● **WHAT IS REQUIRED**
In the records below, find the line that contains "green ellipse at" and the line that contains "cyan L-shape at", then retype exactly those two lines and every line between them.

● **SUPPLIED RECORDS**
────────────────────────────────────────

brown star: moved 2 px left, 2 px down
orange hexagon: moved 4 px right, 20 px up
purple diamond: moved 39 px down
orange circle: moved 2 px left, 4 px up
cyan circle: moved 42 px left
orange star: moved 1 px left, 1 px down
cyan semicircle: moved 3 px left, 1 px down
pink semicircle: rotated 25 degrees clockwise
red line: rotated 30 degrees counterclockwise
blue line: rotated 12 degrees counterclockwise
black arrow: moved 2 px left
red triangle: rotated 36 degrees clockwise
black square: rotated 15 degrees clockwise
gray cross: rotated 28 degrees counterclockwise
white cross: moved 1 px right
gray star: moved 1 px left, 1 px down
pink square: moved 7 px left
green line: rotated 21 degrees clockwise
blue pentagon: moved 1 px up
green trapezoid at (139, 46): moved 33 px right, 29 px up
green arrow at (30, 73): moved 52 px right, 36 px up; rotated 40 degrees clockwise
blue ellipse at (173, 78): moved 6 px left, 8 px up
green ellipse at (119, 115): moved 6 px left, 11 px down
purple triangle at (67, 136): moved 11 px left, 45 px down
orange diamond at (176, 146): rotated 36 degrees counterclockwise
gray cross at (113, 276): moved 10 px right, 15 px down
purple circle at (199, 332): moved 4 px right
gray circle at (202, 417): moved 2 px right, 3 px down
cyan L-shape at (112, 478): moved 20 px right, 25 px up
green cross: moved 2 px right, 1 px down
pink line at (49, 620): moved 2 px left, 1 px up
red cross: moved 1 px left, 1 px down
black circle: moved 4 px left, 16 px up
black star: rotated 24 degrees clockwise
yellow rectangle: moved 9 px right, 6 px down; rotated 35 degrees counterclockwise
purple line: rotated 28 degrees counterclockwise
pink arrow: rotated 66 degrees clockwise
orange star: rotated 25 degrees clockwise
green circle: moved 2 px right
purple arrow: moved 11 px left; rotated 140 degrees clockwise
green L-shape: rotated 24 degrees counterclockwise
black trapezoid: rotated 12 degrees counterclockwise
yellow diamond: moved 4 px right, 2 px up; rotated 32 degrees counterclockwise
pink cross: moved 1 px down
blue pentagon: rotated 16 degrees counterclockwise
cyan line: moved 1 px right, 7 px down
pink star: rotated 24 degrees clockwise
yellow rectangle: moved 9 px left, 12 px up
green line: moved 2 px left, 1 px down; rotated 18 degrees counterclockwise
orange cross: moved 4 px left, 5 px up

────────────────────────────────────────

● **EXPECTED OUTPUT**
green ellipse at (119, 115): moved 6 px left, 11 px down
purple triangle at (67, 136): moved 11 px left, 45 px down
orange diamond at (176, 146): rotated 36 degrees counterclockwise
gray cross at (113, 276): moved 10 px right, 15 px down
purple circle at (199, 332): moved 4 px right
gray circle at (202, 417): moved 2 px right, 3 px down
cyan L-shape at (112, 478): moved 20 px right, 25 px up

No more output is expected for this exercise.